→ Your objective
Only one stretch of the data is wanted: the line containing "in_first: [279, 353]", the line containing "in_second: [421, 233]", and every line between them, copied exactly.

→ Data to use
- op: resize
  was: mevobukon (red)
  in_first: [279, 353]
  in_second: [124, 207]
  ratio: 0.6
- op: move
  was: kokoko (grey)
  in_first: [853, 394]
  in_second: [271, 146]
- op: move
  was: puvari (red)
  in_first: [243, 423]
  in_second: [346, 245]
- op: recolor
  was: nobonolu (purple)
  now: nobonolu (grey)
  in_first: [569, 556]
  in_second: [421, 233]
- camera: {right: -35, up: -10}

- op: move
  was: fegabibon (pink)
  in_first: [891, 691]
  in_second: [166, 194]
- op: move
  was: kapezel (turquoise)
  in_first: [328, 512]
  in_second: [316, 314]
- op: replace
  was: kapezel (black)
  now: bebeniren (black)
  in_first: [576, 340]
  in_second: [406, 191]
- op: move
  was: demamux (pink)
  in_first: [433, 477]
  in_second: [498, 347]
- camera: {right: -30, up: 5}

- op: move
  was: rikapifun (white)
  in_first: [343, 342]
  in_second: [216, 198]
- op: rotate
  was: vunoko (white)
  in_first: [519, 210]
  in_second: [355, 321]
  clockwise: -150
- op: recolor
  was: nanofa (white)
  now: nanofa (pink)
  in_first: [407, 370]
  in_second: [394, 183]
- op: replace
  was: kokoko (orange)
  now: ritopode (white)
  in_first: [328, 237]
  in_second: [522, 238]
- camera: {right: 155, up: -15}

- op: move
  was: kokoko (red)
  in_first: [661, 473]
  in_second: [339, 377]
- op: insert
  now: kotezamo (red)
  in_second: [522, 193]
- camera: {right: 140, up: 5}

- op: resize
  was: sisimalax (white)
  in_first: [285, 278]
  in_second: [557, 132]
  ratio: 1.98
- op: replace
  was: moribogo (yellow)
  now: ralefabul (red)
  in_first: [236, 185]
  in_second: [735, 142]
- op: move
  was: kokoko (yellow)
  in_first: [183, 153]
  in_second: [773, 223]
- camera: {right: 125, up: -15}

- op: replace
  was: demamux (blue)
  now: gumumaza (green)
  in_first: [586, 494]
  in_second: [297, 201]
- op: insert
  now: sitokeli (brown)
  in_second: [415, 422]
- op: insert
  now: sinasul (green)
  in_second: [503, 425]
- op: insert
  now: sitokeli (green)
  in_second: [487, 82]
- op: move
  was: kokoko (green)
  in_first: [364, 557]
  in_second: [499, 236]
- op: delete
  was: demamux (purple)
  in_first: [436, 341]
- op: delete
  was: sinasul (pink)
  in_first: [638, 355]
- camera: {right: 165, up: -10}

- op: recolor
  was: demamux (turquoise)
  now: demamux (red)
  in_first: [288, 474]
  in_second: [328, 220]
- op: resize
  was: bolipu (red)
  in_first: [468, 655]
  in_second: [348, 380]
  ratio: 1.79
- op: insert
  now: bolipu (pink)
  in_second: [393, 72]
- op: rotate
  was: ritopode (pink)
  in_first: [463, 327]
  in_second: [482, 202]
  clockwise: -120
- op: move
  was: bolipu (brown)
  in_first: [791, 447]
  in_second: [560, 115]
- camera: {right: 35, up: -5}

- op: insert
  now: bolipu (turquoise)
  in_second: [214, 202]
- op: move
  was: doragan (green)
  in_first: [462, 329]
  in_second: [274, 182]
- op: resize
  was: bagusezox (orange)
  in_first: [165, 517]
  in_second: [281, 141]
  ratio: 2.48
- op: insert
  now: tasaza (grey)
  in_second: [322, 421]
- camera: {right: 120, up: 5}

→ Answer for the task
  in_first: [279, 353]
  in_second: [124, 207]
  ratio: 0.6
- op: move
  was: kokoko (grey)
  in_first: [853, 394]
  in_second: [271, 146]
- op: move
  was: puvari (red)
  in_first: [243, 423]
  in_second: [346, 245]
- op: recolor
  was: nobonolu (purple)
  now: nobonolu (grey)
  in_first: [569, 556]
  in_second: [421, 233]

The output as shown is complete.